In the listing below, find the line containing "DIGITS2 pin DIO: D1 -> D8" and the line containing "BARO2 pin GND: 5V -> GND". Repeat exactly those two lines and every line between them, nothing more.
Start of Provided records
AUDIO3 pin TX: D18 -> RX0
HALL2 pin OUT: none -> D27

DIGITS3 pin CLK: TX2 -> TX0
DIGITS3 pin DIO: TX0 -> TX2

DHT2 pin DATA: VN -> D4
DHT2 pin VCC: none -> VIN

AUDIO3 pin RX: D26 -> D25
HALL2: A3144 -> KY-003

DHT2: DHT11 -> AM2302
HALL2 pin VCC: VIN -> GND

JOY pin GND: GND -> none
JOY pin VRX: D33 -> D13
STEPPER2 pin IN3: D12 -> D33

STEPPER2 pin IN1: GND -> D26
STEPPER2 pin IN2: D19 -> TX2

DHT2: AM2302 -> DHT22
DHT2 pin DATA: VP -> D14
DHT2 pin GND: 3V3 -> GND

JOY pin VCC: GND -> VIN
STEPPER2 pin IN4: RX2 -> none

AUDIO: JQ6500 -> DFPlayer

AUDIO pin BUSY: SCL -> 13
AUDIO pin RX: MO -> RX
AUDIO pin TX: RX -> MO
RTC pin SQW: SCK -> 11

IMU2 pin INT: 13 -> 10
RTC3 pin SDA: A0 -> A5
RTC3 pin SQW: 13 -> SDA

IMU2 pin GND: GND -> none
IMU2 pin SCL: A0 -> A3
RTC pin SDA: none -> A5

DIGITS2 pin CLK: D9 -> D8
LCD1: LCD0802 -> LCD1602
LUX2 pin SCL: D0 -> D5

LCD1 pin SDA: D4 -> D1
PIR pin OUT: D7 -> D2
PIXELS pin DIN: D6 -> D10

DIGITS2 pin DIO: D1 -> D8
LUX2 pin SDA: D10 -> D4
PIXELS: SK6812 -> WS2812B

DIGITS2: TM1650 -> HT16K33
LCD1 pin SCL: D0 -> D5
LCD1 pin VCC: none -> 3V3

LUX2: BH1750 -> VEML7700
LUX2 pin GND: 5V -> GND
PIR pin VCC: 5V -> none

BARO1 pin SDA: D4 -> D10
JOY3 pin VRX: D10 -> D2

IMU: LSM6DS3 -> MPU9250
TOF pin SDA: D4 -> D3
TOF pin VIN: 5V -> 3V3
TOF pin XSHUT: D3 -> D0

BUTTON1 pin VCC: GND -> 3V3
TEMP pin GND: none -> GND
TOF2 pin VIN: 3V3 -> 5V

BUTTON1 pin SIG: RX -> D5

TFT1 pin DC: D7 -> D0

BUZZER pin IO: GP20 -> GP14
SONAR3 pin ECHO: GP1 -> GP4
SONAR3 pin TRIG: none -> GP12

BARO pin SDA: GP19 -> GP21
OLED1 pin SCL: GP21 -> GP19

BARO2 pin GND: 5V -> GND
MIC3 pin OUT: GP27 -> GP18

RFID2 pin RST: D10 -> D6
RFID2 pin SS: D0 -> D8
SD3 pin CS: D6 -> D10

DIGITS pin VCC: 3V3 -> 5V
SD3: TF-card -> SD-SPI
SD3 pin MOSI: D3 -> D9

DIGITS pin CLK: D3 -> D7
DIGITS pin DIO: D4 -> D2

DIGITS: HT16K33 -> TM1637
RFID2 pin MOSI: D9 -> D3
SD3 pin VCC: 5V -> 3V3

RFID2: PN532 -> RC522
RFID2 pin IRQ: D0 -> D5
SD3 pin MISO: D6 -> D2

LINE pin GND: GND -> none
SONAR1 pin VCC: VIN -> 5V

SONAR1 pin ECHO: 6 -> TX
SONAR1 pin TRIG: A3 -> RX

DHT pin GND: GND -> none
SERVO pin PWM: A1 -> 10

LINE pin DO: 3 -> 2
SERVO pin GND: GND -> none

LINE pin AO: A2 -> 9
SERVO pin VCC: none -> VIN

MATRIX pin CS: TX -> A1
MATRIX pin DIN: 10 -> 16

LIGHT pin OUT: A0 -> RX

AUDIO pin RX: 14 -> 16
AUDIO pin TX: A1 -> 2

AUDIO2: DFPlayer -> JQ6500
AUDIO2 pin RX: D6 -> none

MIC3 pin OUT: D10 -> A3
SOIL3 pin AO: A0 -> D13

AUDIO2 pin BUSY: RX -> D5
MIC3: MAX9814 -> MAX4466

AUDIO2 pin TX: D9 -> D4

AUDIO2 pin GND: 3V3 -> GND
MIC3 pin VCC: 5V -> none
End of Provided records
§ **Task output**:
DIGITS2 pin DIO: D1 -> D8
LUX2 pin SDA: D10 -> D4
PIXELS: SK6812 -> WS2812B

DIGITS2: TM1650 -> HT16K33
LCD1 pin SCL: D0 -> D5
LCD1 pin VCC: none -> 3V3

LUX2: BH1750 -> VEML7700
LUX2 pin GND: 5V -> GND
PIR pin VCC: 5V -> none

BARO1 pin SDA: D4 -> D10
JOY3 pin VRX: D10 -> D2

IMU: LSM6DS3 -> MPU9250
TOF pin SDA: D4 -> D3
TOF pin VIN: 5V -> 3V3
TOF pin XSHUT: D3 -> D0

BUTTON1 pin VCC: GND -> 3V3
TEMP pin GND: none -> GND
TOF2 pin VIN: 3V3 -> 5V

BUTTON1 pin SIG: RX -> D5

TFT1 pin DC: D7 -> D0

BUZZER pin IO: GP20 -> GP14
SONAR3 pin ECHO: GP1 -> GP4
SONAR3 pin TRIG: none -> GP12

BARO pin SDA: GP19 -> GP21
OLED1 pin SCL: GP21 -> GP19

BARO2 pin GND: 5V -> GND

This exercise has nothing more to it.